BEGIN Exercise material

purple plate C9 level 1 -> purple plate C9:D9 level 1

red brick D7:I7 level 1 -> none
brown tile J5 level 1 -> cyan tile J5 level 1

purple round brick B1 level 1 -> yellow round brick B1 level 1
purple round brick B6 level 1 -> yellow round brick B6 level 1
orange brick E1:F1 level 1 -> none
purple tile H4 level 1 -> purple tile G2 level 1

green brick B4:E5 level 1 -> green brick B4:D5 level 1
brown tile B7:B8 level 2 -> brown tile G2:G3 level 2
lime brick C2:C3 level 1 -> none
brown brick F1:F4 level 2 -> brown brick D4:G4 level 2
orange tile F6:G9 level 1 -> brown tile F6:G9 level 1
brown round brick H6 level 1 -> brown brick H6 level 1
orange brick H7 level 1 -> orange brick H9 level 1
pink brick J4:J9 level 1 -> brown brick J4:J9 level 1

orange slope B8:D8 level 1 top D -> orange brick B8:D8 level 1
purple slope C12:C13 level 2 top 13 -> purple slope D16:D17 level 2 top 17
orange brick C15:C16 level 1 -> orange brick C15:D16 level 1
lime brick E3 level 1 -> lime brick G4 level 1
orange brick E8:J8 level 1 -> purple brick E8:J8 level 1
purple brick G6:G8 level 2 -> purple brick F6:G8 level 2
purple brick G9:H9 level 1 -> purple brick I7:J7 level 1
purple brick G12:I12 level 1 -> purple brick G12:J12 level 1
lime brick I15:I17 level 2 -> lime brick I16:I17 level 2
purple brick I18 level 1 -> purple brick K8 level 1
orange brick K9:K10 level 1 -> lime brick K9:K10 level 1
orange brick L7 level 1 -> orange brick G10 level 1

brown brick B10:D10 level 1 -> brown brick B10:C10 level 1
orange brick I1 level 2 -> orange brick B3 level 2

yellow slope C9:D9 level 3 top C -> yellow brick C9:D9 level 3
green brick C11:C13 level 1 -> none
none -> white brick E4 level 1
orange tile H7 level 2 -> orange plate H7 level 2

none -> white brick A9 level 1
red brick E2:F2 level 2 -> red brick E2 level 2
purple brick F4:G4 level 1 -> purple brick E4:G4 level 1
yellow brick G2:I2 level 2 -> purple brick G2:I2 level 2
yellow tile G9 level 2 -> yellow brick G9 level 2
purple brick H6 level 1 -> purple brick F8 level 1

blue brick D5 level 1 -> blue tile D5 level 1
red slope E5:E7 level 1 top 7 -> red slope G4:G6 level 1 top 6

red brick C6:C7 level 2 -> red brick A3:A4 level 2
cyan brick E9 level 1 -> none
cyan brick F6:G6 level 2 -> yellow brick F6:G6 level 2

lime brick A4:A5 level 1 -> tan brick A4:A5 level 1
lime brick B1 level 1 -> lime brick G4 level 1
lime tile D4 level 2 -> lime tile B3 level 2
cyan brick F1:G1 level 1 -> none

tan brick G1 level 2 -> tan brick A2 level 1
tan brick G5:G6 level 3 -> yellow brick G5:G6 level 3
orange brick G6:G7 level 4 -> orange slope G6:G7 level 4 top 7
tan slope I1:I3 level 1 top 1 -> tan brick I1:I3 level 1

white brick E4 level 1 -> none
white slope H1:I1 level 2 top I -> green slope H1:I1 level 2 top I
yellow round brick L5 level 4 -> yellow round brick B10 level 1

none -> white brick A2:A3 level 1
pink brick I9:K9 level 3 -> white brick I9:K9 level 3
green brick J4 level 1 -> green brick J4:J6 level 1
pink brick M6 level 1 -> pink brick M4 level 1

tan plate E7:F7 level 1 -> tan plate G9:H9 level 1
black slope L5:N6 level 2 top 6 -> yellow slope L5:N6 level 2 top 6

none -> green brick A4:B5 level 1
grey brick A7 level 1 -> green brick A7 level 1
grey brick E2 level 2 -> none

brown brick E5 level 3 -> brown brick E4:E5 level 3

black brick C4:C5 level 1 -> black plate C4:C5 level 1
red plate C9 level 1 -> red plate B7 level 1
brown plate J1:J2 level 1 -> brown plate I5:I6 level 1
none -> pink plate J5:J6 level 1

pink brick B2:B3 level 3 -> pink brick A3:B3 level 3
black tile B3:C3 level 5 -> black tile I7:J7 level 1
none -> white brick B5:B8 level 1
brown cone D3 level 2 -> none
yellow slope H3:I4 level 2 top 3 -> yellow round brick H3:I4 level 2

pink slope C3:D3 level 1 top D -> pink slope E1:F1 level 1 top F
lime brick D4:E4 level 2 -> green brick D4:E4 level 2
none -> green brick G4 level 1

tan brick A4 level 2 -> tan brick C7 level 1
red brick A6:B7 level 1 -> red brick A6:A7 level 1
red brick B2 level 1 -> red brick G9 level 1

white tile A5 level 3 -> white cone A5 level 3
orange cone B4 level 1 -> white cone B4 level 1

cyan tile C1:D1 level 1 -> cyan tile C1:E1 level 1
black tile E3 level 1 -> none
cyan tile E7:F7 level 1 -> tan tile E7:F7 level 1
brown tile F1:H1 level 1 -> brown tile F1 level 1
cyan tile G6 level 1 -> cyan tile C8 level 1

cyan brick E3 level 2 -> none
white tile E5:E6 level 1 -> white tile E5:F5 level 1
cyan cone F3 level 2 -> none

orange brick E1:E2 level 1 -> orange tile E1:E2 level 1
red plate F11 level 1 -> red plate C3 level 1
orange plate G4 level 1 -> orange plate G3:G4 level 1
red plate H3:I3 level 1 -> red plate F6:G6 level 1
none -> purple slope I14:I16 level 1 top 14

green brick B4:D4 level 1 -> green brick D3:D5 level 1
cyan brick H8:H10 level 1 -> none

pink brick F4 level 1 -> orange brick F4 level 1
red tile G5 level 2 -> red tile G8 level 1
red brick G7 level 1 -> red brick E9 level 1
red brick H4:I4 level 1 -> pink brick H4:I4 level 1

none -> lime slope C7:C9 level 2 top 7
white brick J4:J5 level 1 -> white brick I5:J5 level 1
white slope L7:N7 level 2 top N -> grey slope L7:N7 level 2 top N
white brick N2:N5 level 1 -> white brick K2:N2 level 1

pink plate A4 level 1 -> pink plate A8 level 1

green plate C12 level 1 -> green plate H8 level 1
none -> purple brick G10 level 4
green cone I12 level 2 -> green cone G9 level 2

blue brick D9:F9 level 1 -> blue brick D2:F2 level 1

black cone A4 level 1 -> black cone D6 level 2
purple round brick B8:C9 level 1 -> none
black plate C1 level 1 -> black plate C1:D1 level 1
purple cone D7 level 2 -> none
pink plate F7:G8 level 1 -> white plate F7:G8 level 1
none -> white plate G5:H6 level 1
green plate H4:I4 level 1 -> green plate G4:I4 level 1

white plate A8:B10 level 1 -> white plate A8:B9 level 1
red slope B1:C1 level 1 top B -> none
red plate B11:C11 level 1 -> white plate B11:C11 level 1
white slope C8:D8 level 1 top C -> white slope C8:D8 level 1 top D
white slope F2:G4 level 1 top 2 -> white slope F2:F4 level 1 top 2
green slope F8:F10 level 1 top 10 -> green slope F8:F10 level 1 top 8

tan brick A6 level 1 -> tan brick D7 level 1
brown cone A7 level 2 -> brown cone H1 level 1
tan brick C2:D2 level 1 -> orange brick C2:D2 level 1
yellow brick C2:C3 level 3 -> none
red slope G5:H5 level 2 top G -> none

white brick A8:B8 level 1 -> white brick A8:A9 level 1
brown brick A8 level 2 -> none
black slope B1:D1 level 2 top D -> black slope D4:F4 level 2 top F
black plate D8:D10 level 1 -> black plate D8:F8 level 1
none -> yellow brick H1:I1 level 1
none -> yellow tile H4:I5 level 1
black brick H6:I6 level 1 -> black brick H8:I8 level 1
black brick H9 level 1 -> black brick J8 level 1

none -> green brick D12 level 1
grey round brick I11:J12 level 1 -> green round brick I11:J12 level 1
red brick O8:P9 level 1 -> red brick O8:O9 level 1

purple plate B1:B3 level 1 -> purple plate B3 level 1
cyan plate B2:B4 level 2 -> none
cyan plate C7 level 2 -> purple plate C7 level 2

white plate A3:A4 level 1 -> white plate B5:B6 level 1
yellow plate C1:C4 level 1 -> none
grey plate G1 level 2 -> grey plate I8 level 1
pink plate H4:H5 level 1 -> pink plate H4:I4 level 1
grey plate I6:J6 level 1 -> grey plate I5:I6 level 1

END Exercise material

What needs to be done: There is a run of lines above from the one with "black brick C4:C5" to the one with "pink slope C3:D3"; print exactly that run, both ends included, and nothing else.

Worked solution:
black brick C4:C5 level 1 -> black plate C4:C5 level 1
red plate C9 level 1 -> red plate B7 level 1
brown plate J1:J2 level 1 -> brown plate I5:I6 level 1
none -> pink plate J5:J6 level 1

pink brick B2:B3 level 3 -> pink brick A3:B3 level 3
black tile B3:C3 level 5 -> black tile I7:J7 level 1
none -> white brick B5:B8 level 1
brown cone D3 level 2 -> none
yellow slope H3:I4 level 2 top 3 -> yellow round brick H3:I4 level 2

pink slope C3:D3 level 1 top D -> pink slope E1:F1 level 1 top F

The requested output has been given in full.